++++ Entries supplied

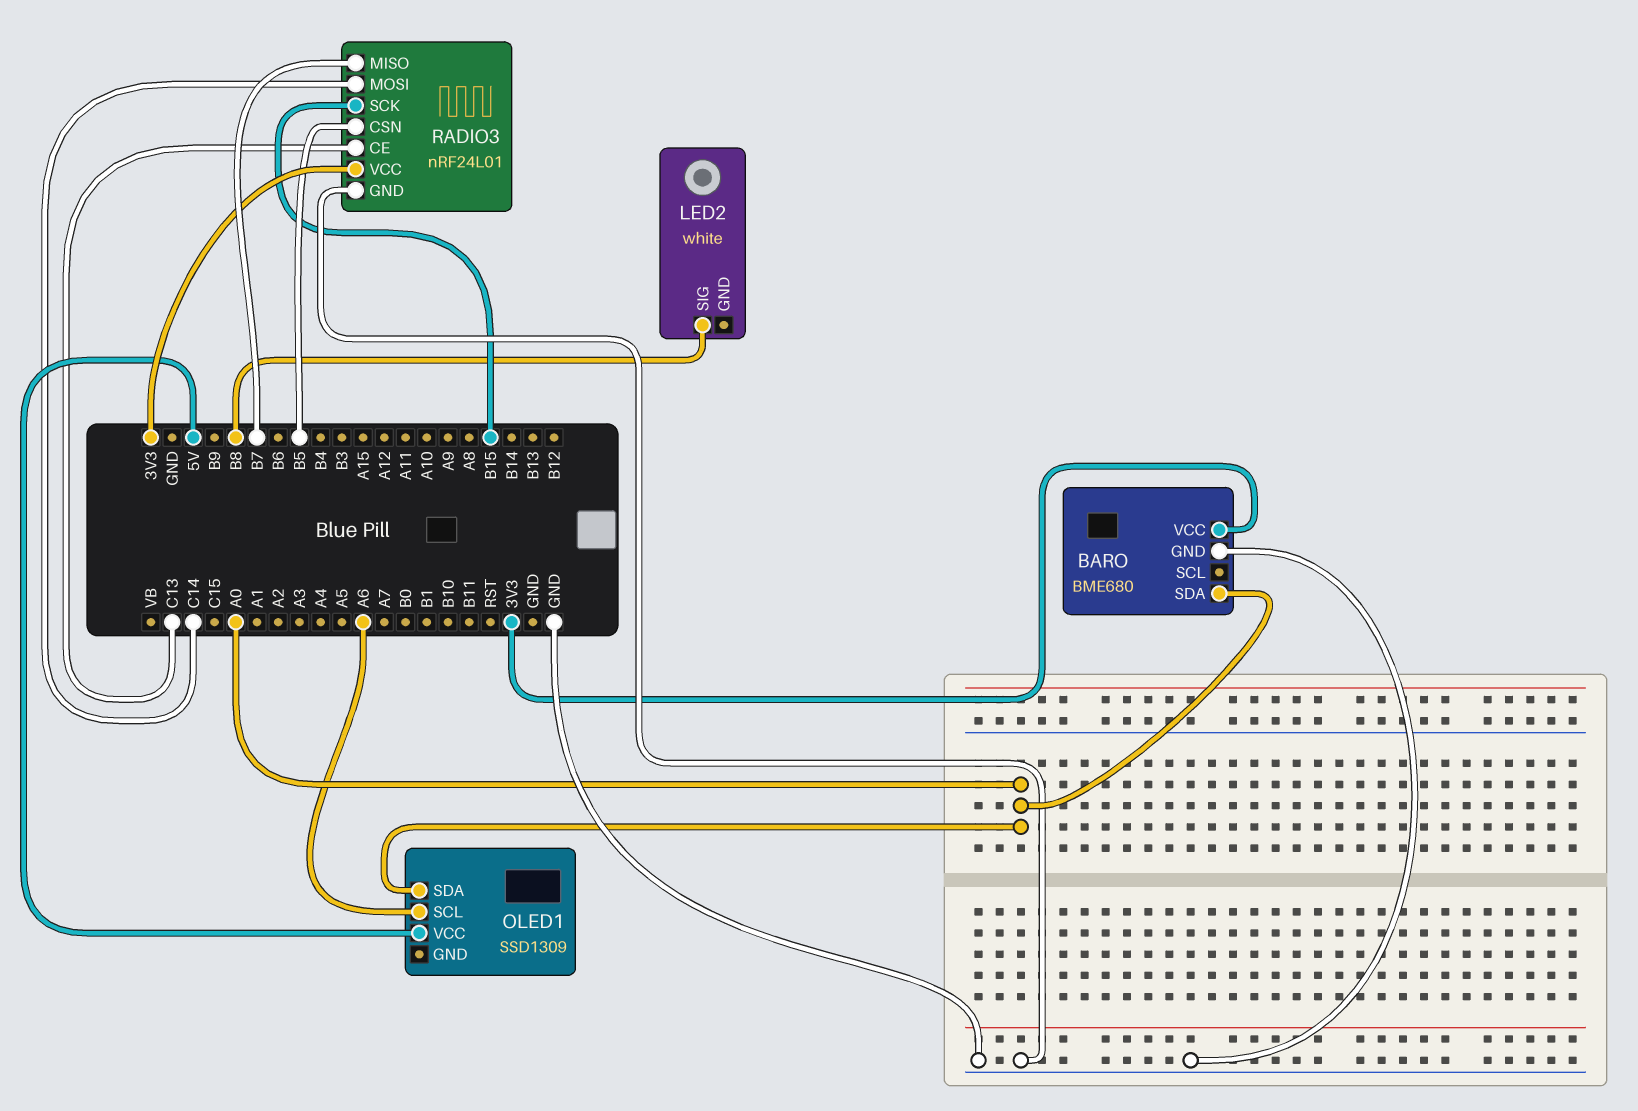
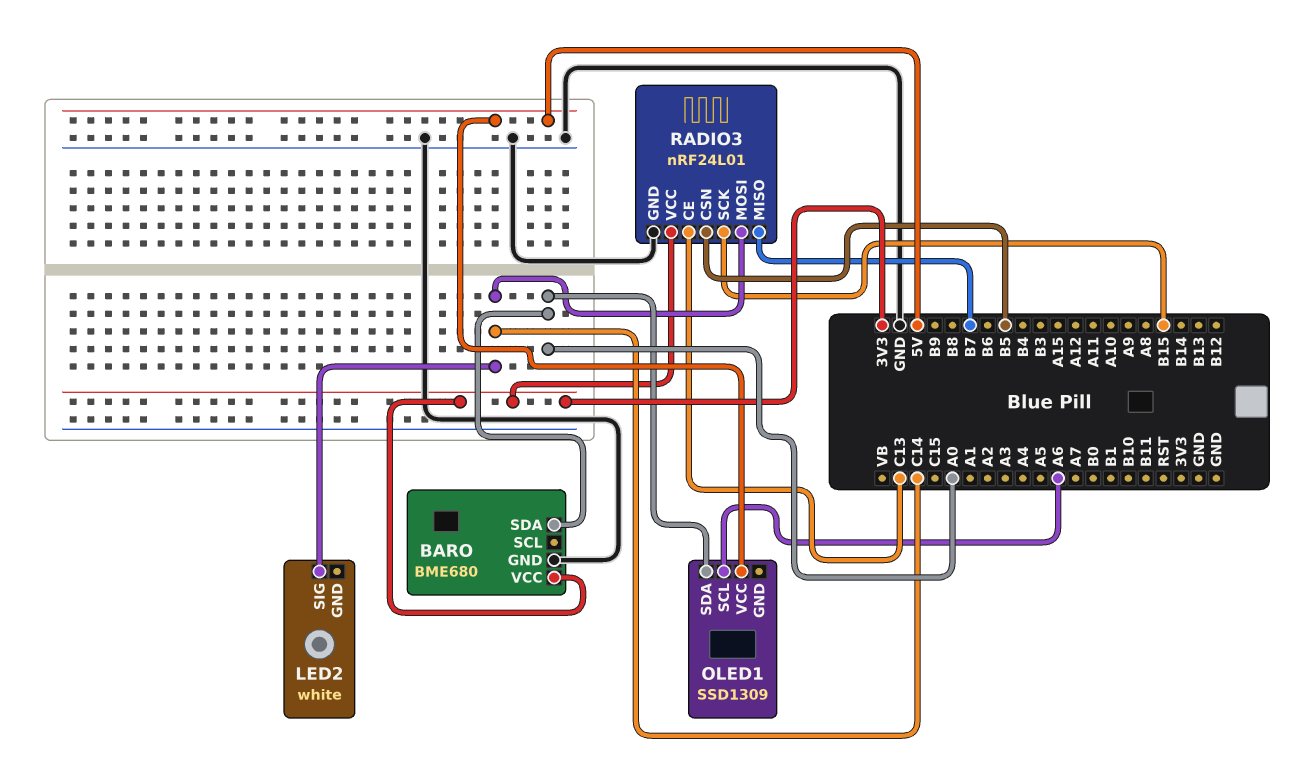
LED2 pin SIG: B8 -> C14

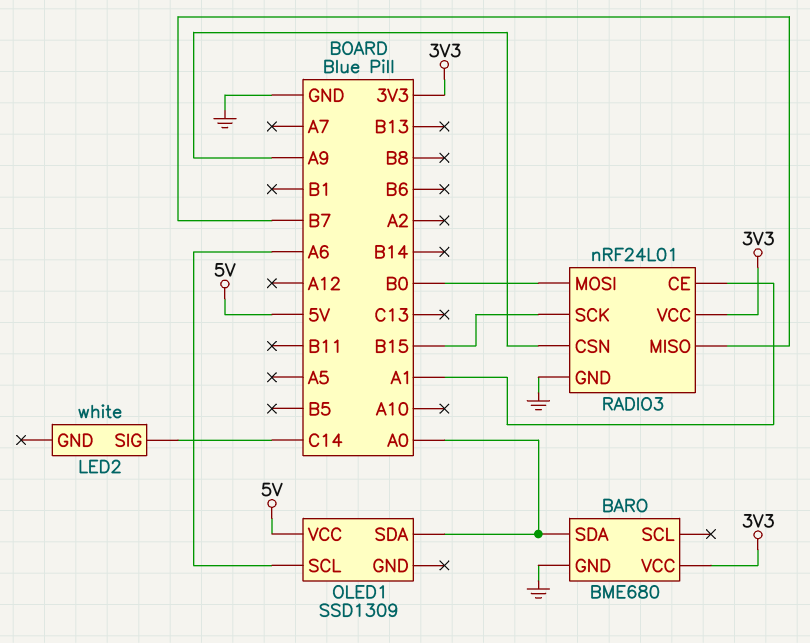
RADIO3 pin CE: C13 -> A1
RADIO3 pin CSN: B5 -> A9
RADIO3 pin MOSI: C14 -> B0

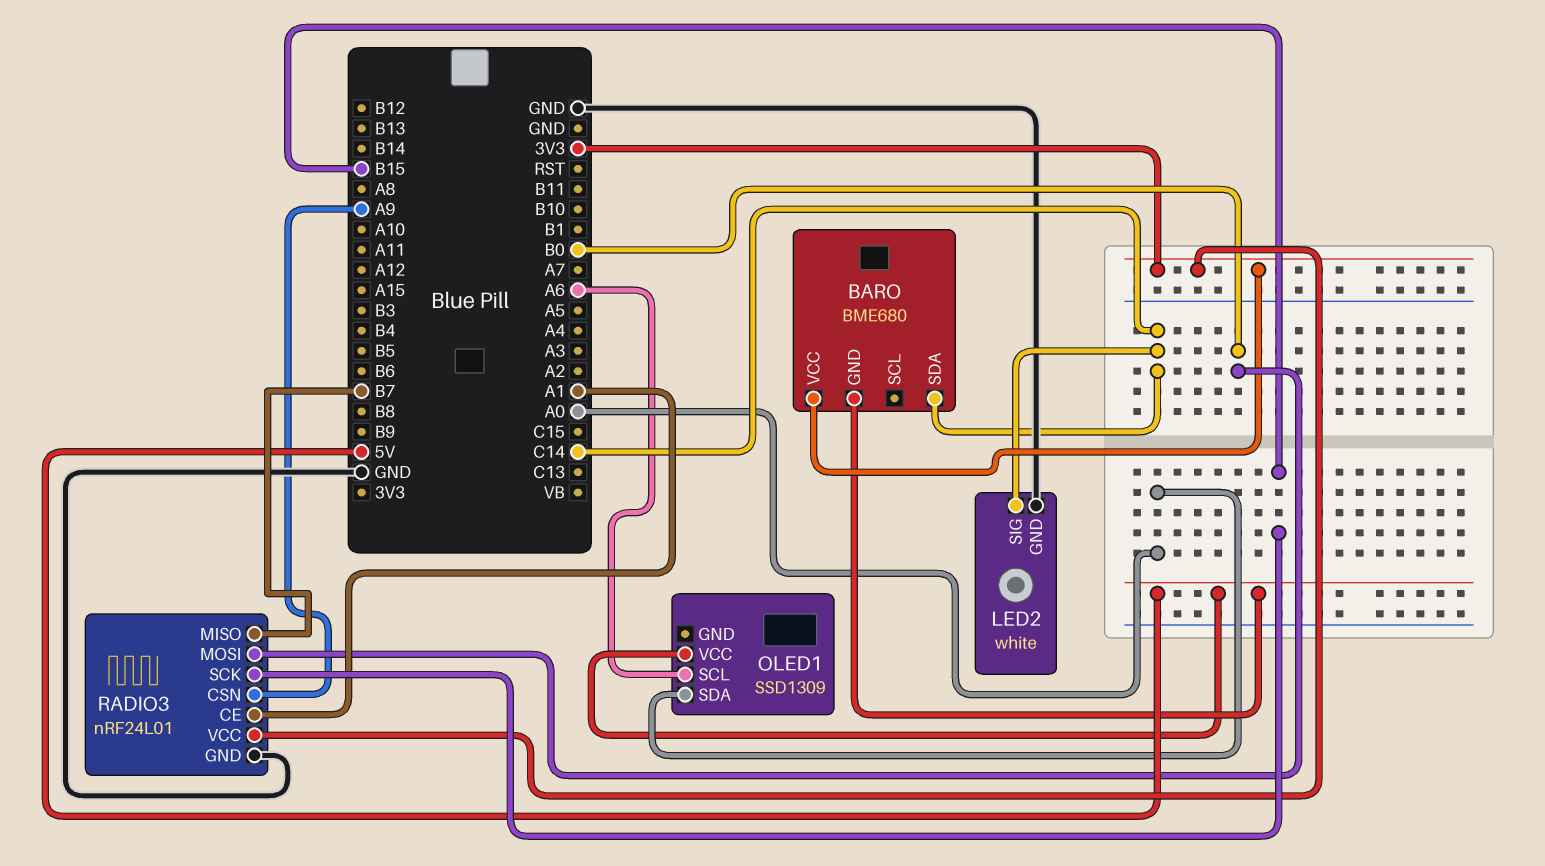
BARO pin GND: GND -> 5V
BARO pin SDA: A0 -> C14
LED2 pin GND: none -> GND

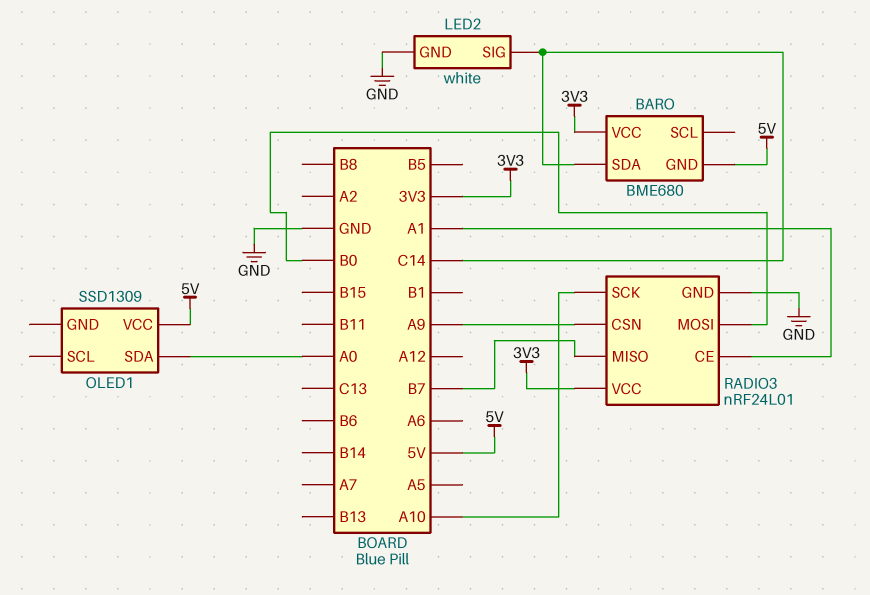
OLED1 pin SCL: A6 -> none
RADIO3 pin SCK: B15 -> A10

++++++++

#### [Exercise requirements]
Within the records above, count the lines that contain "BARO" and give only that number.

#### [Exercise result]
2